### Task description
Comb the records below for the string "camera" and copy each line where it turns up.

(Items from a dataset)
>>>>>
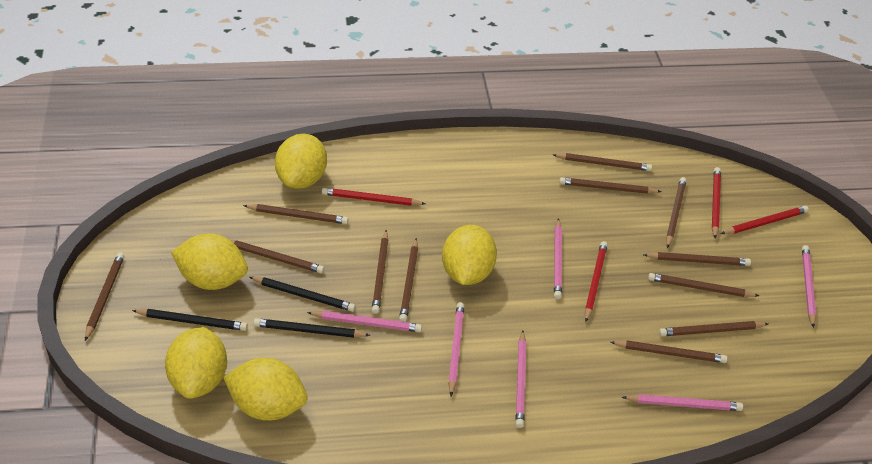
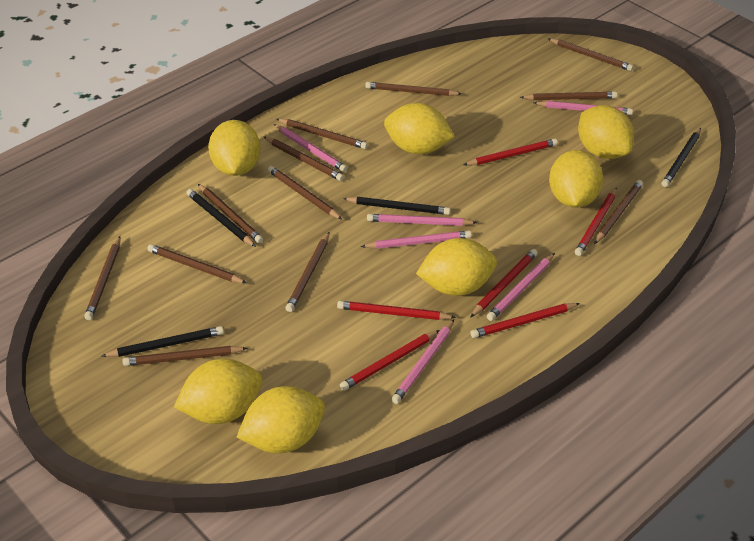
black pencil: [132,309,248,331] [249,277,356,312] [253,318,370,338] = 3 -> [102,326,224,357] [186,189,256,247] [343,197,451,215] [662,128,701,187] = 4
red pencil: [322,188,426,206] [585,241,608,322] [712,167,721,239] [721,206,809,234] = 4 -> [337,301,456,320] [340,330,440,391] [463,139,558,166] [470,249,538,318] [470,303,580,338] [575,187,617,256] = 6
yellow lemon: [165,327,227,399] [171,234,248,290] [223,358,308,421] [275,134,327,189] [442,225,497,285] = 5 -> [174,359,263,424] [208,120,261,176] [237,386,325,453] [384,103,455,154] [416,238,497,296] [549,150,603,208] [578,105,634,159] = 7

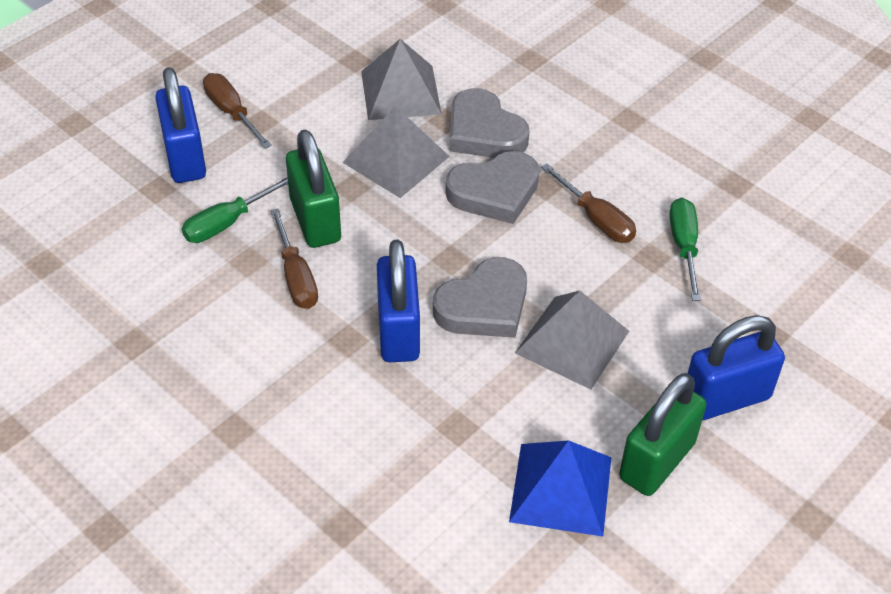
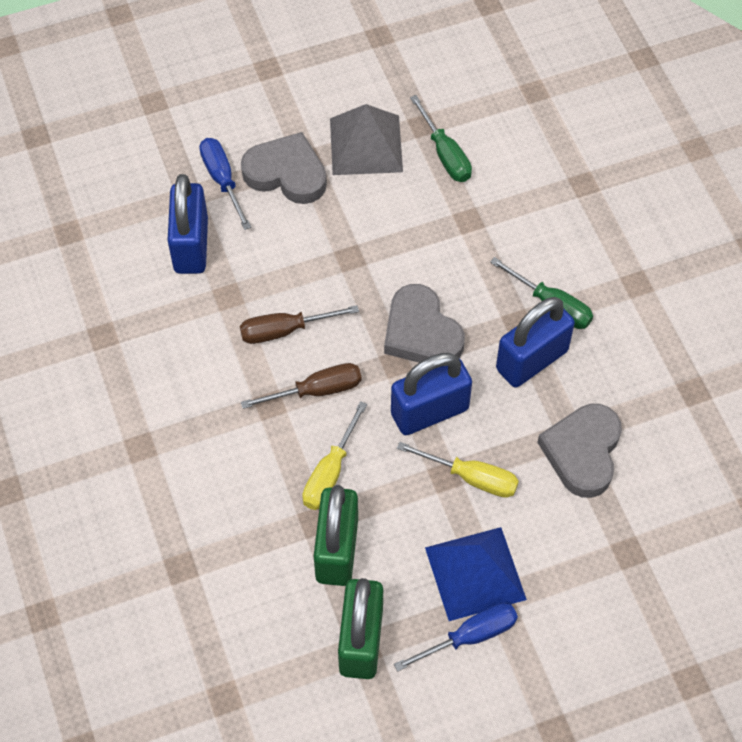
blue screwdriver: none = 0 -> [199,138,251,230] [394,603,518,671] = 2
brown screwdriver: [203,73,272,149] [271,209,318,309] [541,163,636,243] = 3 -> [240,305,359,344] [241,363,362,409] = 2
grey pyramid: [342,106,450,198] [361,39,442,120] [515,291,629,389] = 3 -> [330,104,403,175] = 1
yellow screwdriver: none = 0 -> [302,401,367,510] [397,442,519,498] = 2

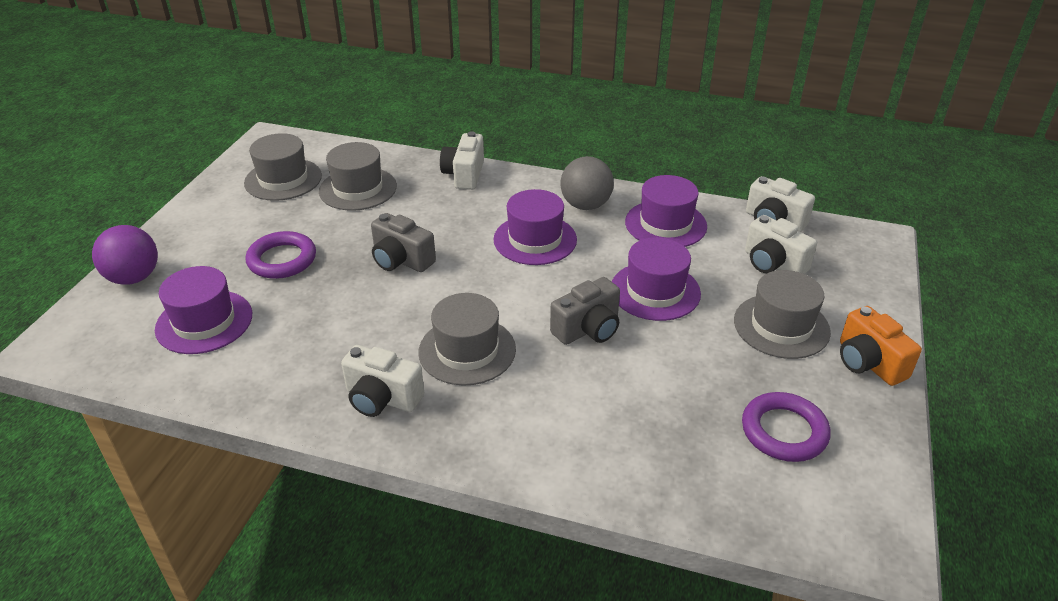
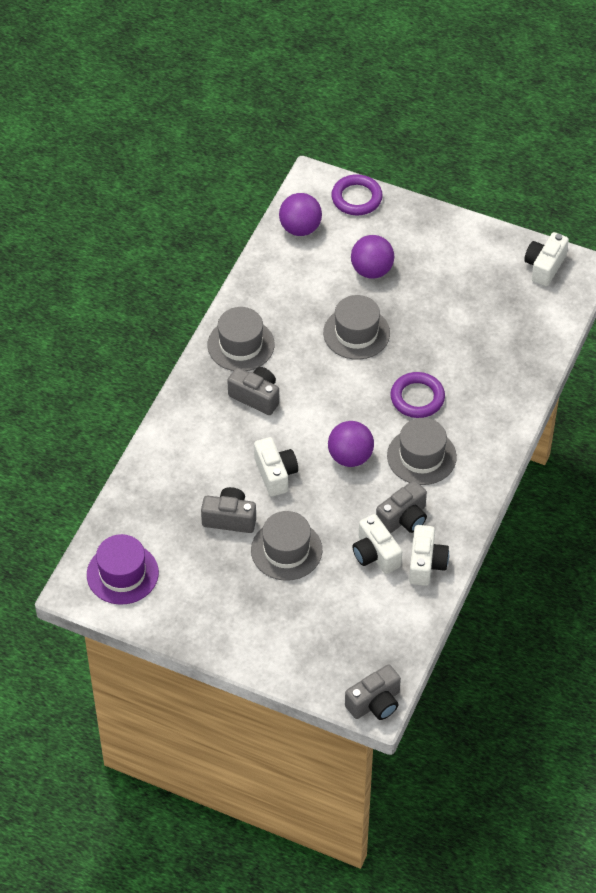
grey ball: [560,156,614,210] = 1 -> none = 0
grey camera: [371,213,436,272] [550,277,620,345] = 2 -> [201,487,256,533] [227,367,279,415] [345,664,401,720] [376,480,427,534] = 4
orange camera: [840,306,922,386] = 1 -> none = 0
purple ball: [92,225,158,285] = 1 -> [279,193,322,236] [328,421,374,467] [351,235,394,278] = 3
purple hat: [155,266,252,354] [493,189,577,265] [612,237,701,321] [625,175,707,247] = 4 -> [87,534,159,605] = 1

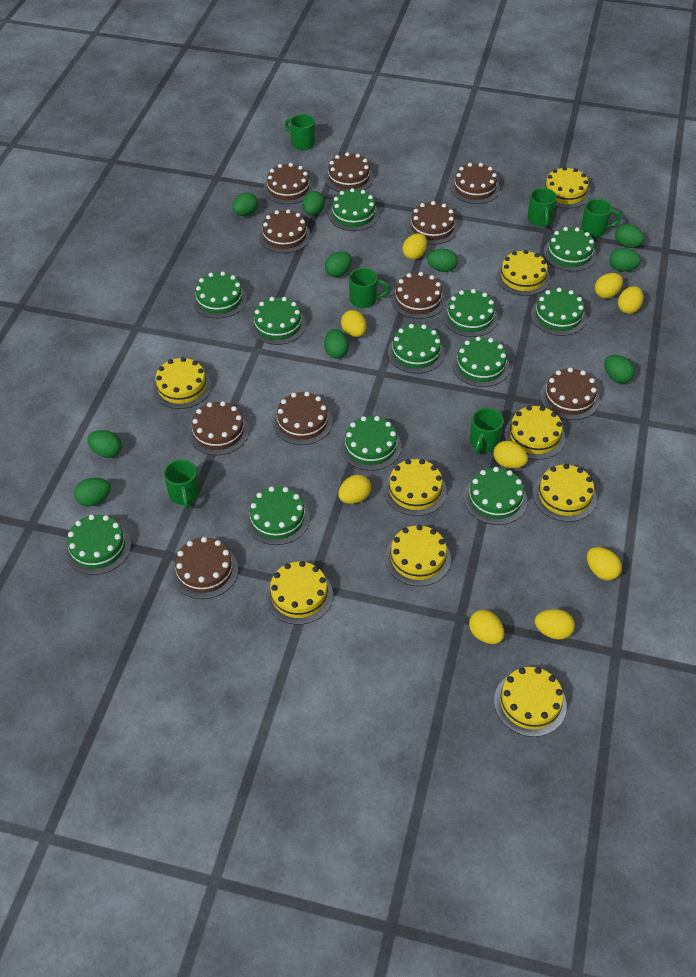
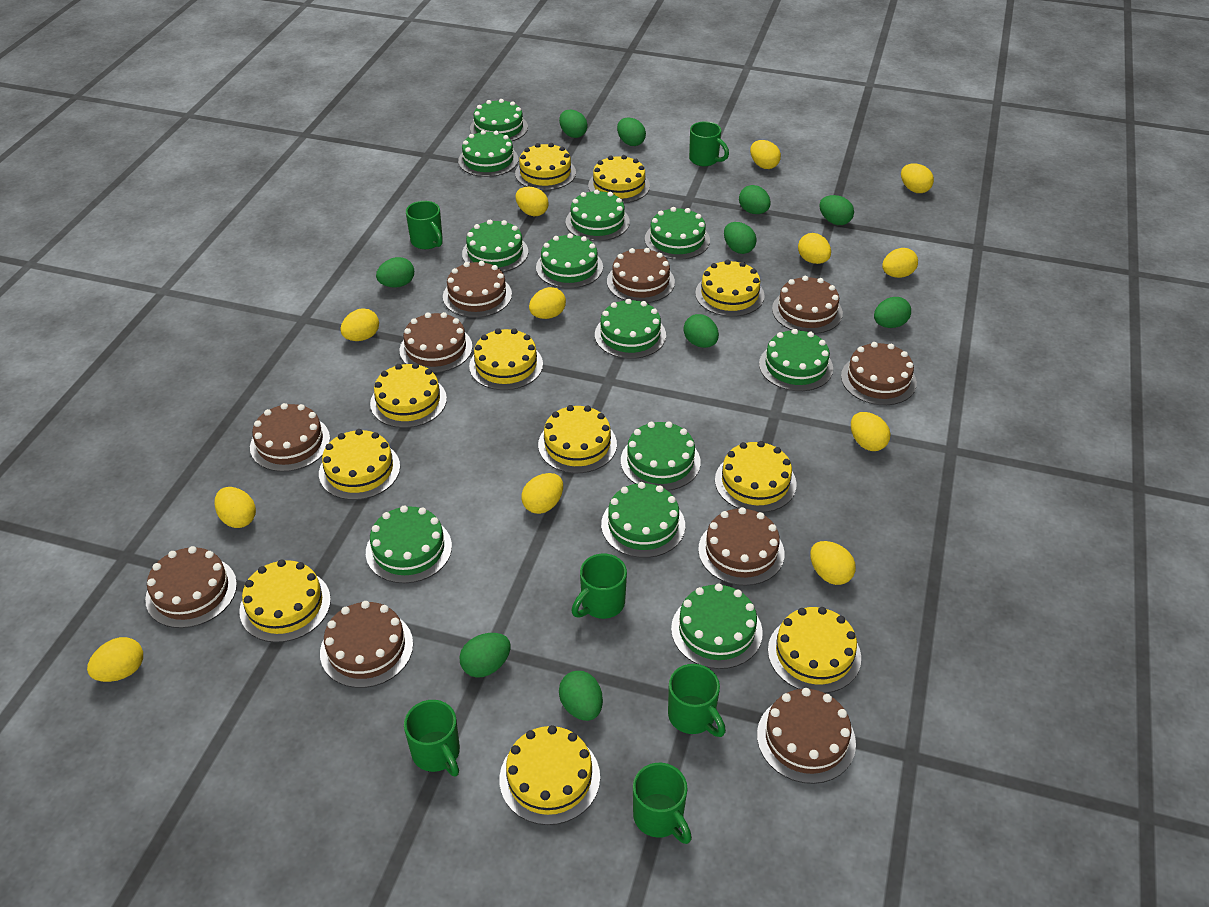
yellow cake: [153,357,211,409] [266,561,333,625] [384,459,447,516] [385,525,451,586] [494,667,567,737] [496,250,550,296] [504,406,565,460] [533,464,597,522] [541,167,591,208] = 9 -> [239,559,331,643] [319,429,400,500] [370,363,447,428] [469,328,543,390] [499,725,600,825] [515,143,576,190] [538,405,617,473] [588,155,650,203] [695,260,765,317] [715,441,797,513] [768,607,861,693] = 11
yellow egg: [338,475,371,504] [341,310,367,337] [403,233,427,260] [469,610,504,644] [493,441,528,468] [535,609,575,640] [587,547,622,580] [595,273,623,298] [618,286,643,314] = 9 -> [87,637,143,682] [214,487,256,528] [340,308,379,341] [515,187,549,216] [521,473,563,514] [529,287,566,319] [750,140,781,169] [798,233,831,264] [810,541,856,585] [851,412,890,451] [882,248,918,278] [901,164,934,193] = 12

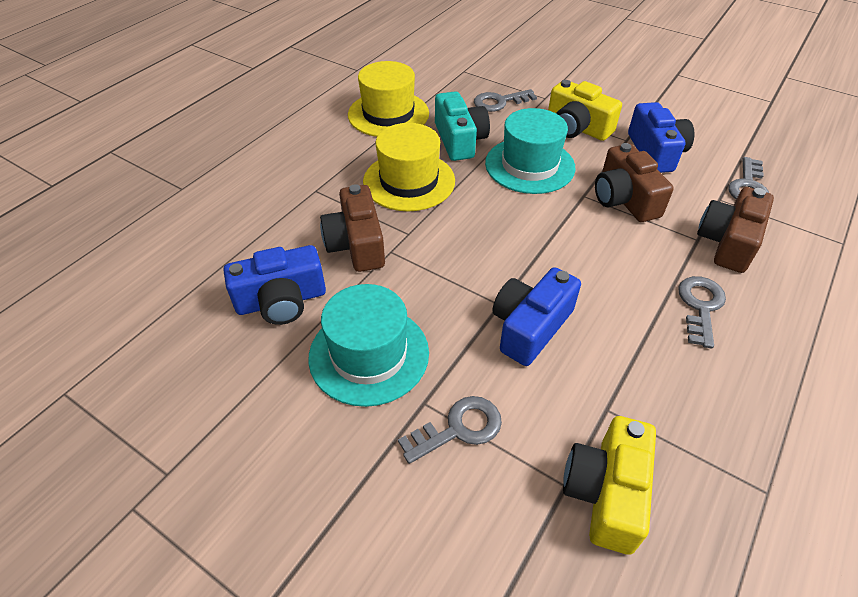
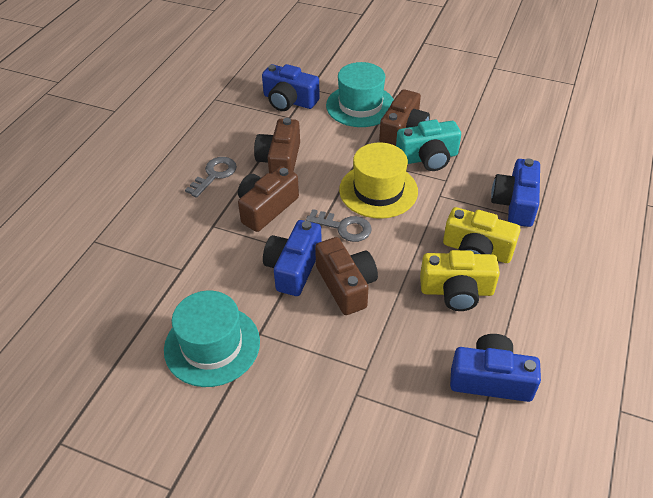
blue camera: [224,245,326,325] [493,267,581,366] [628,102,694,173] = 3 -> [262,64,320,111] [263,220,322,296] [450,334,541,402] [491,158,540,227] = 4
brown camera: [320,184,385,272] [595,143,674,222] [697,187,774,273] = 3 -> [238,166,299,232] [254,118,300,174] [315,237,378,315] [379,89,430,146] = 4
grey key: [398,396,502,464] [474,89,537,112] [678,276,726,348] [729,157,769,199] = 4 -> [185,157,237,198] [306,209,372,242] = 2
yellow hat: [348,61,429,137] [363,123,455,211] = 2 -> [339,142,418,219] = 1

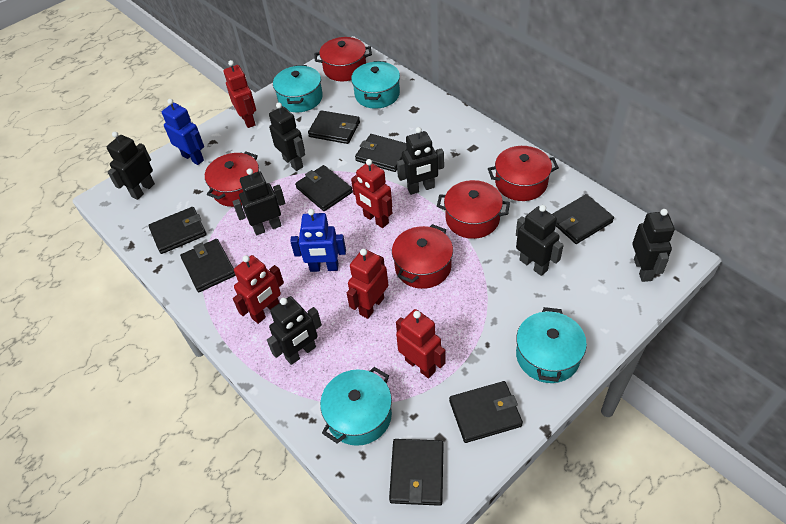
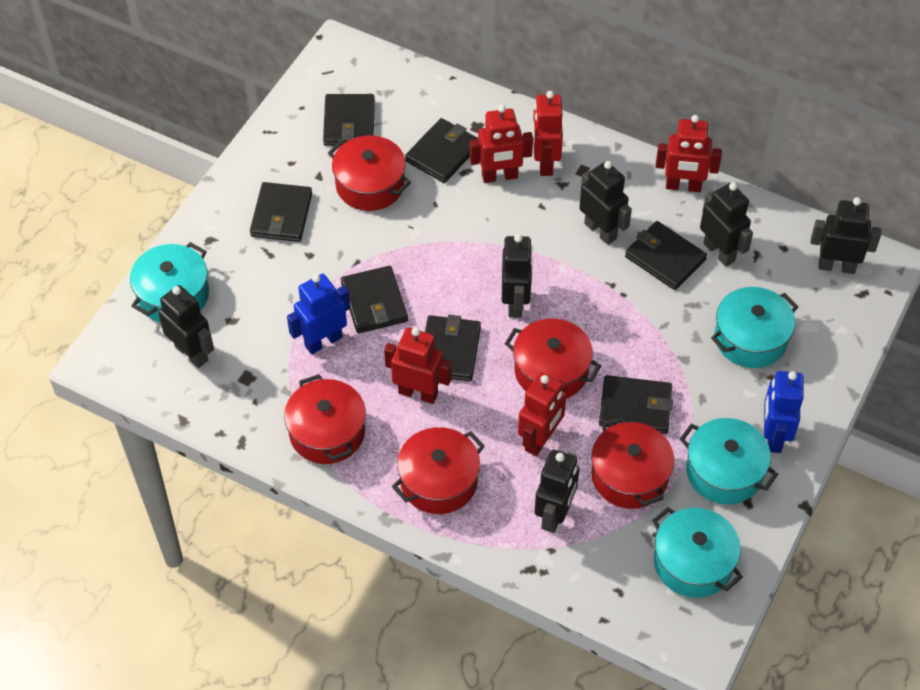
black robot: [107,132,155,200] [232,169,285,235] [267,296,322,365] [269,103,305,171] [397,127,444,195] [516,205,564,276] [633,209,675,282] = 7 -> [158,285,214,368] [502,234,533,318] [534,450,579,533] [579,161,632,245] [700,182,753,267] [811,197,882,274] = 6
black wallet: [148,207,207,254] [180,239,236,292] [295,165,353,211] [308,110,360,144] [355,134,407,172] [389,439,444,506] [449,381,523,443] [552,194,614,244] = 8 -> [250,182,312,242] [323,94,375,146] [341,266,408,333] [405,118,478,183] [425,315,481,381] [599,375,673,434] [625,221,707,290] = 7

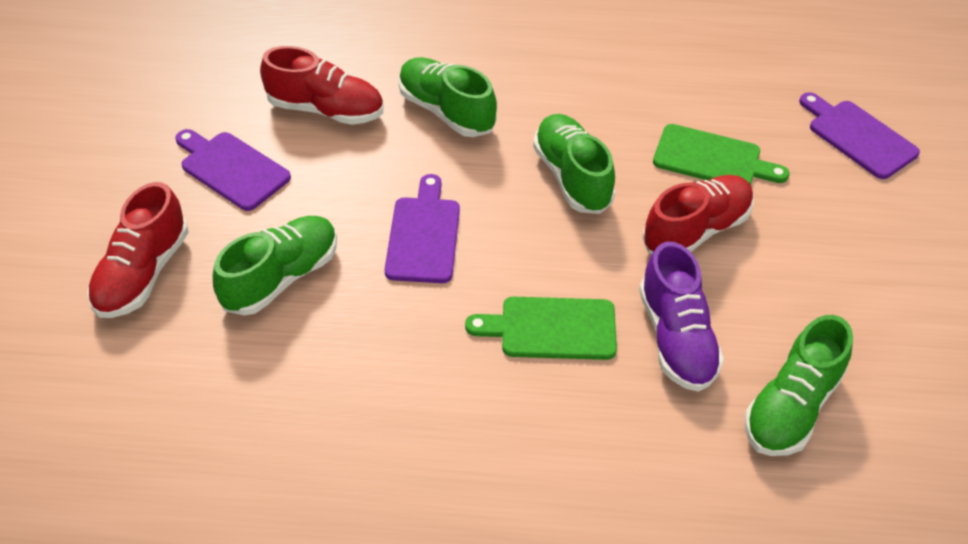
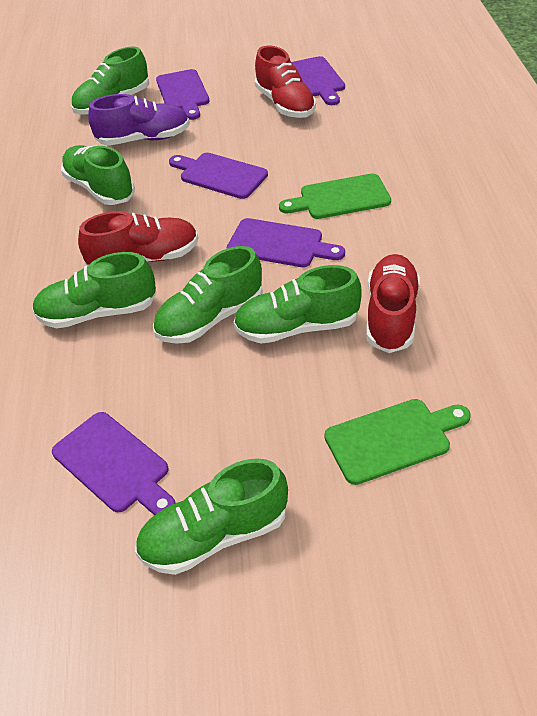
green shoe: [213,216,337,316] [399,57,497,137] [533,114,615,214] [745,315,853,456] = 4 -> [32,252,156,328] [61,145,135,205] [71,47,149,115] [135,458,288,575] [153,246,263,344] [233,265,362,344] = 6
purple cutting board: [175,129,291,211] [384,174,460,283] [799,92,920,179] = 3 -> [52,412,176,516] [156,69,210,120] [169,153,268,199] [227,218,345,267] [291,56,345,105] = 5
<<<<<
### Output
grey camera: [371,213,436,272] [550,277,620,345] = 2 -> [201,487,256,533] [227,367,279,415] [345,664,401,720] [376,480,427,534] = 4
orange camera: [840,306,922,386] = 1 -> none = 0
blue camera: [224,245,326,325] [493,267,581,366] [628,102,694,173] = 3 -> [262,64,320,111] [263,220,322,296] [450,334,541,402] [491,158,540,227] = 4
brown camera: [320,184,385,272] [595,143,674,222] [697,187,774,273] = 3 -> [238,166,299,232] [254,118,300,174] [315,237,378,315] [379,89,430,146] = 4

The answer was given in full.